=== TASK TO CARRY OUT ===
Copying exactly, give the lines in the material below from the one with "lime round brick A6:B7" to the one with "yellow round brick", ends included, and nothing besides.

=== SOURCE MATERIAL ===
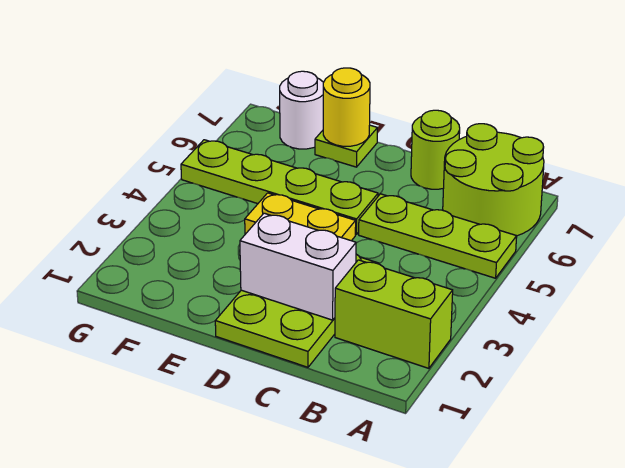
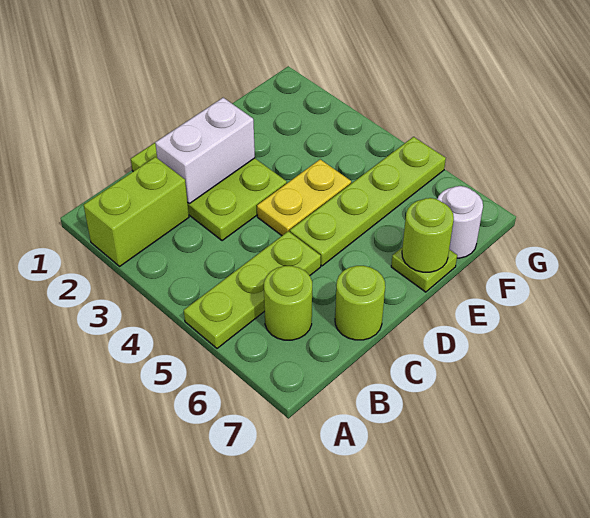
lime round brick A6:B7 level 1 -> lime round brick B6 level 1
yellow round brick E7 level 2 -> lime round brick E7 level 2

* * *

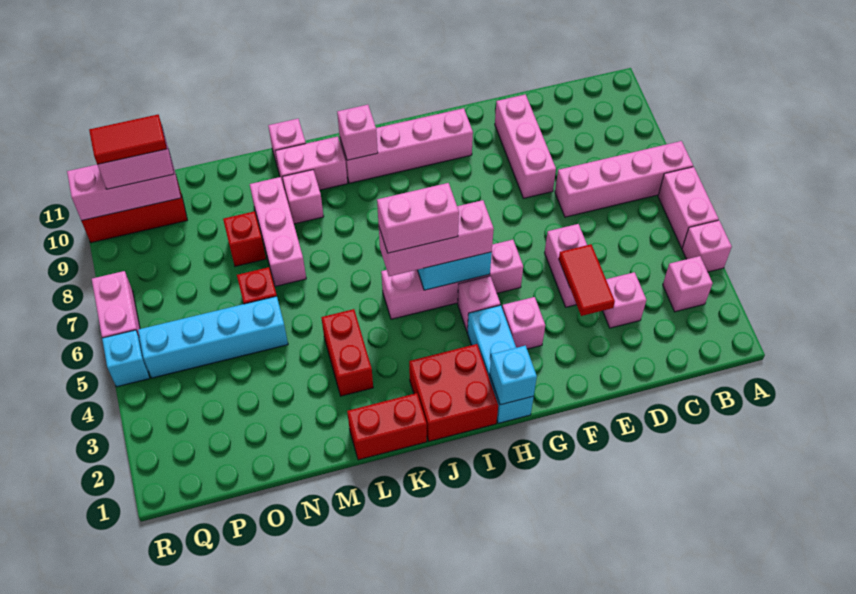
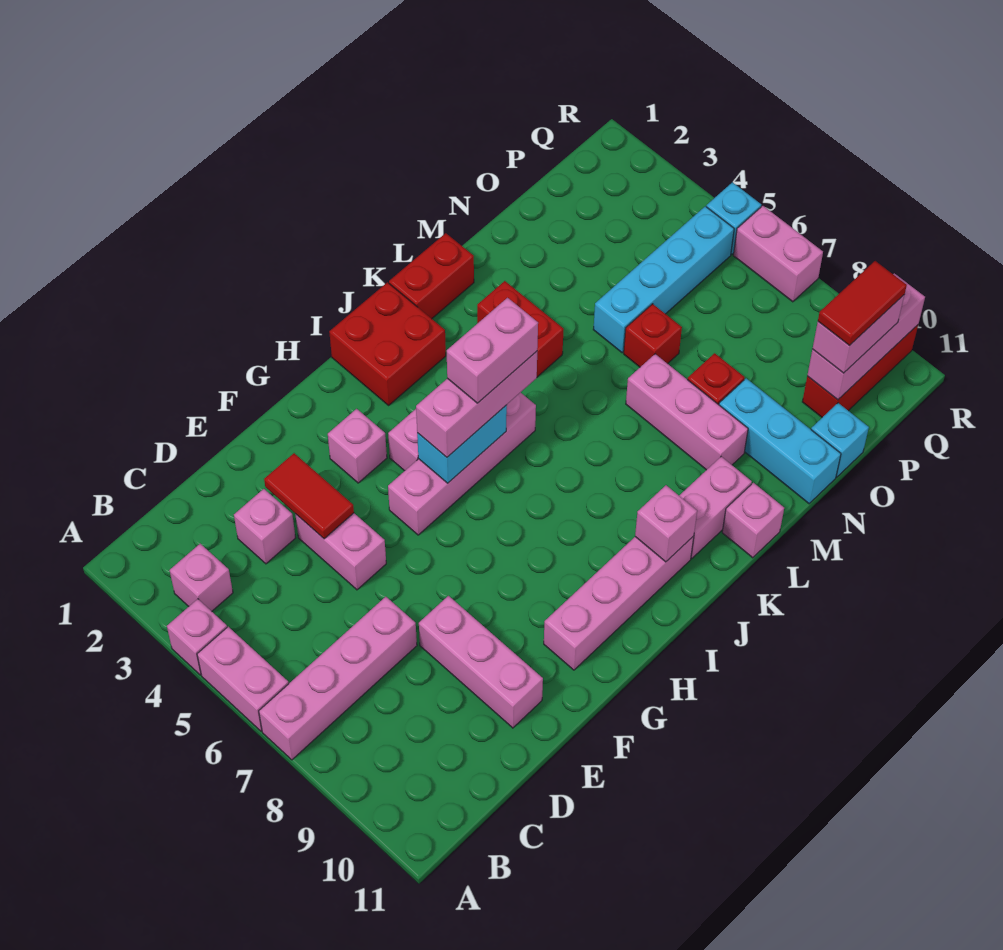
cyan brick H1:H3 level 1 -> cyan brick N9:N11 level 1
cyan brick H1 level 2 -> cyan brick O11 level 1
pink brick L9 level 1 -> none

--

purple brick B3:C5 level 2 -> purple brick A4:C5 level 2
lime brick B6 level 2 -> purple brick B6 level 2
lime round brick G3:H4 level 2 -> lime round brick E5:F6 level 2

=== SOLUTION TO THIS PROBLEM ===
lime round brick A6:B7 level 1 -> lime round brick B6 level 1
yellow round brick E7 level 2 -> lime round brick E7 level 2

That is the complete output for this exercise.